-- Problem requirements --
Each line of the data below holding the word "green" must be copied.

Data extracted from a collection:
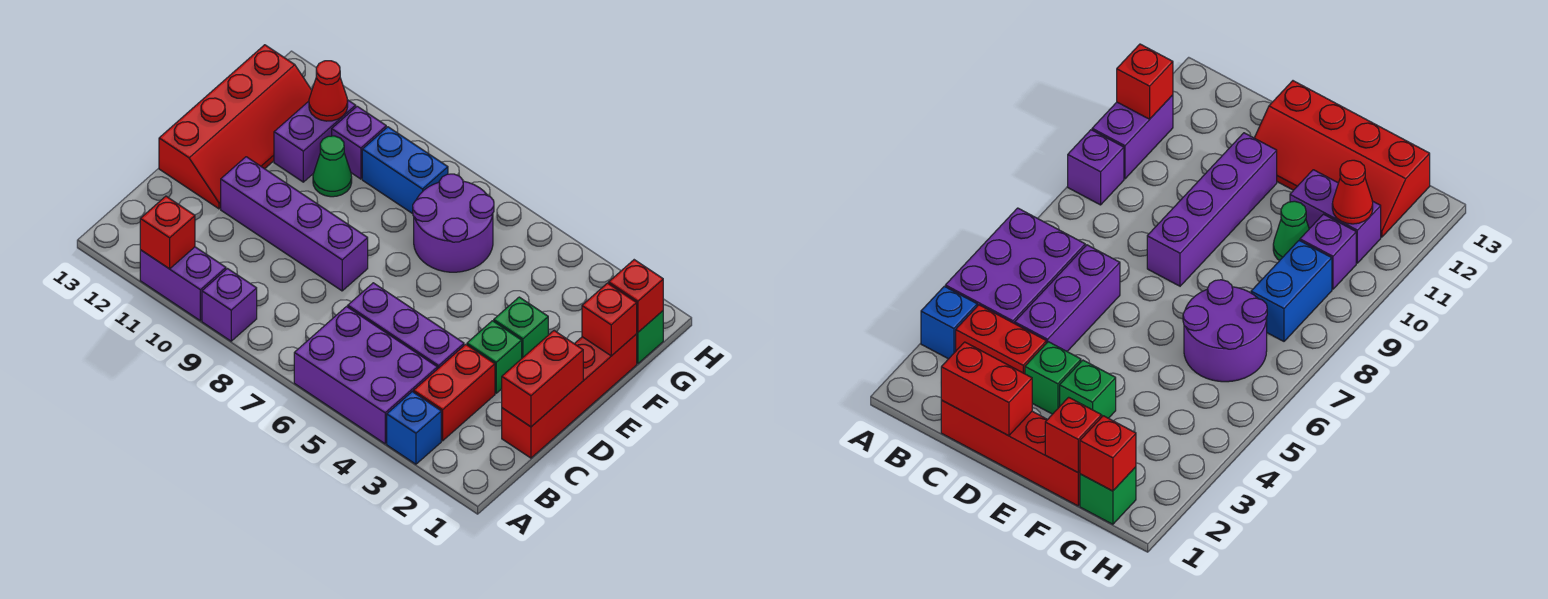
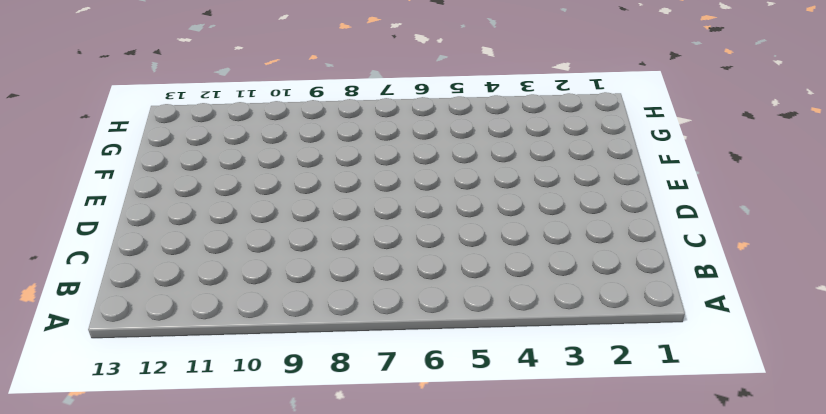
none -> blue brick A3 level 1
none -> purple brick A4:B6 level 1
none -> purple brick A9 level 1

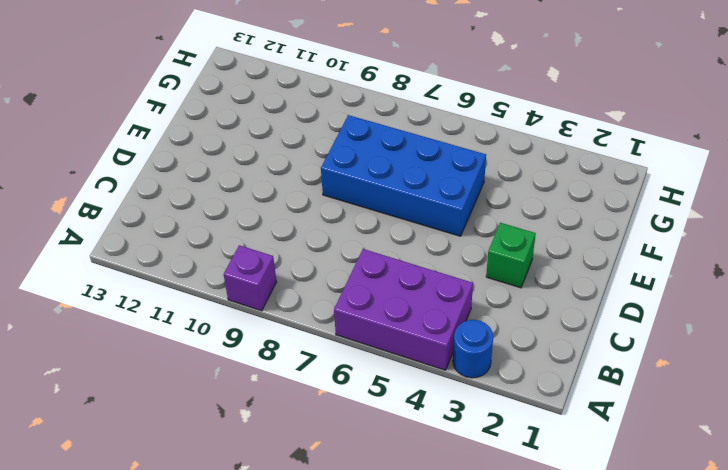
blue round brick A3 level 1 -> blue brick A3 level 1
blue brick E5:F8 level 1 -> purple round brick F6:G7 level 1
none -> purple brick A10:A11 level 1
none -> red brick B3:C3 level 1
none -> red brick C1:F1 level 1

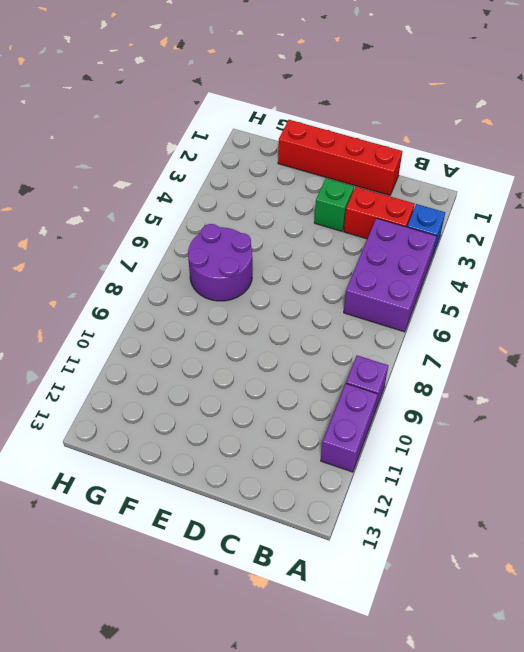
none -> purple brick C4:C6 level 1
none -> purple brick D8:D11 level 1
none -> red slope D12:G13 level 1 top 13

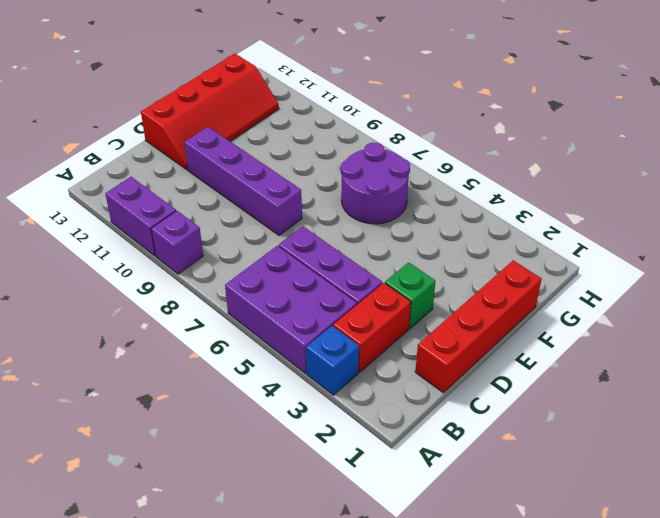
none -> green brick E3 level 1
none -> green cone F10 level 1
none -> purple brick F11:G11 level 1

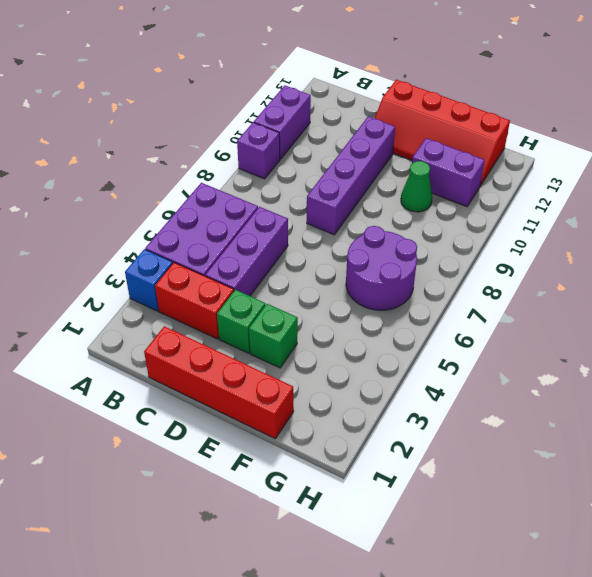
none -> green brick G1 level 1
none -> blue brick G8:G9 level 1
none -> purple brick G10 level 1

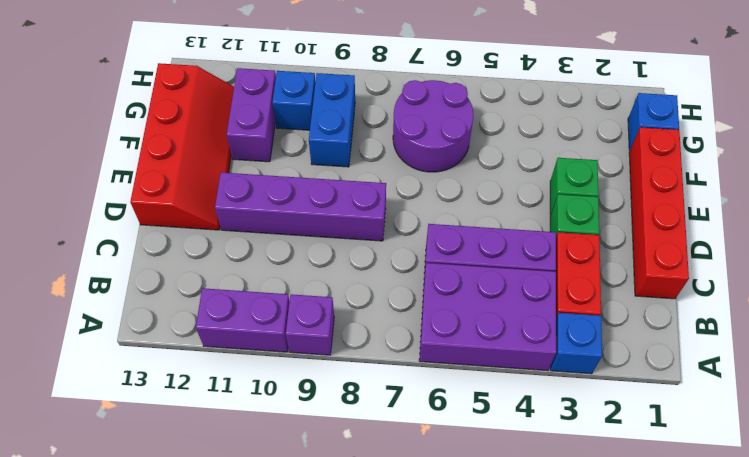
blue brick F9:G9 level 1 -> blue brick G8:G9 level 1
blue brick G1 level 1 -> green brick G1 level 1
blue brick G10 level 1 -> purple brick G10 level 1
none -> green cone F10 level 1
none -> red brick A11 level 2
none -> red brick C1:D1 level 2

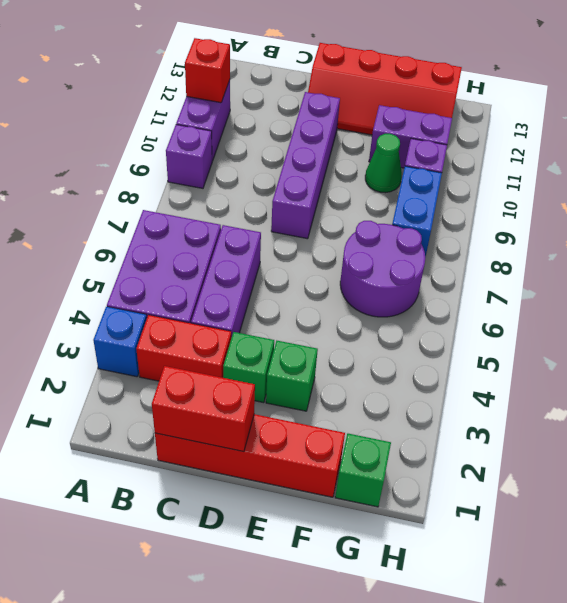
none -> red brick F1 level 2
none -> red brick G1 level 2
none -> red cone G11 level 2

--

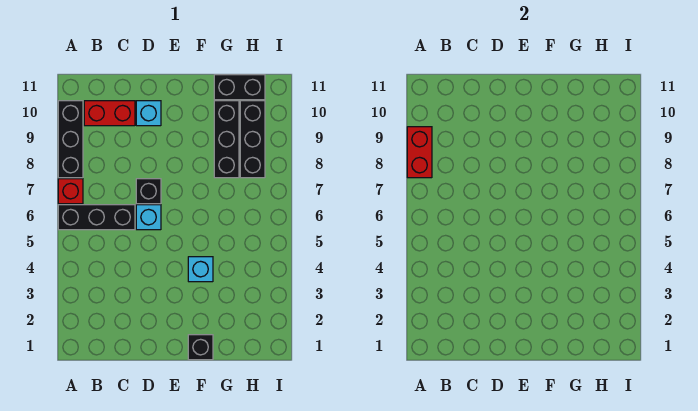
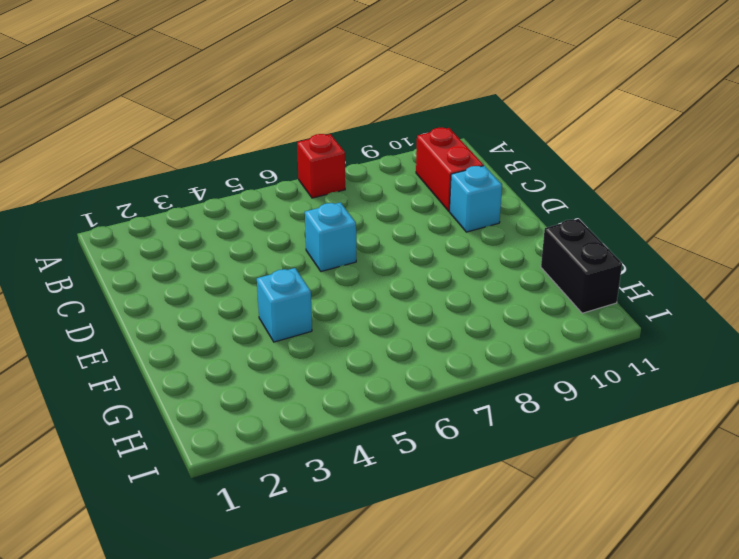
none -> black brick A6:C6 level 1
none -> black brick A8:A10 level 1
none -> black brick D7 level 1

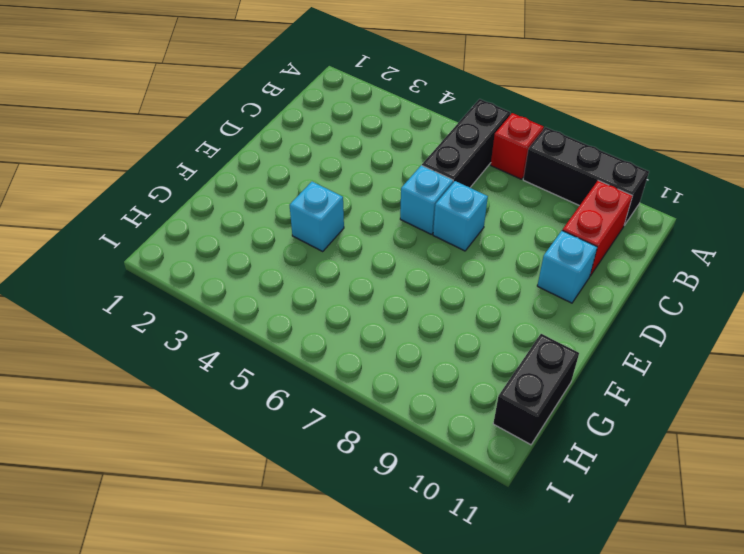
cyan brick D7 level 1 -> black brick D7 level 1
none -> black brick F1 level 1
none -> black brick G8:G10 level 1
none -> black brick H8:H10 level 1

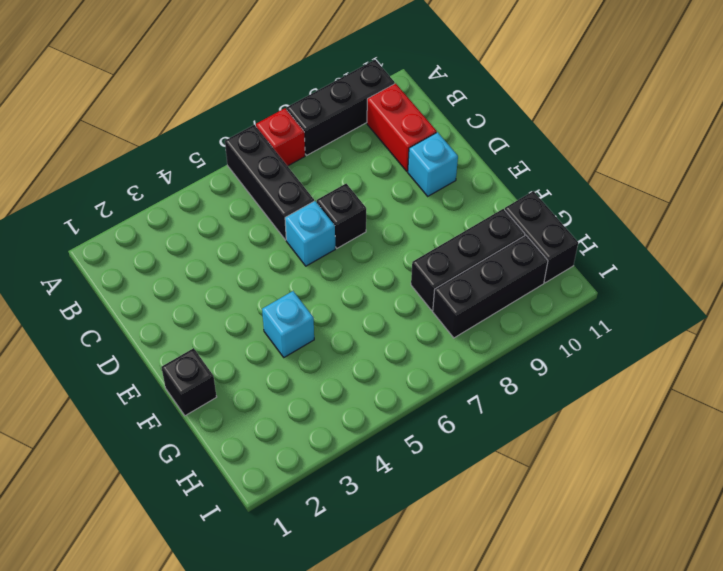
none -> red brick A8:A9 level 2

-- Completed task --
none -> green brick E3 level 1
none -> green cone F10 level 1
none -> green brick G1 level 1
blue brick G1 level 1 -> green brick G1 level 1
none -> green cone F10 level 1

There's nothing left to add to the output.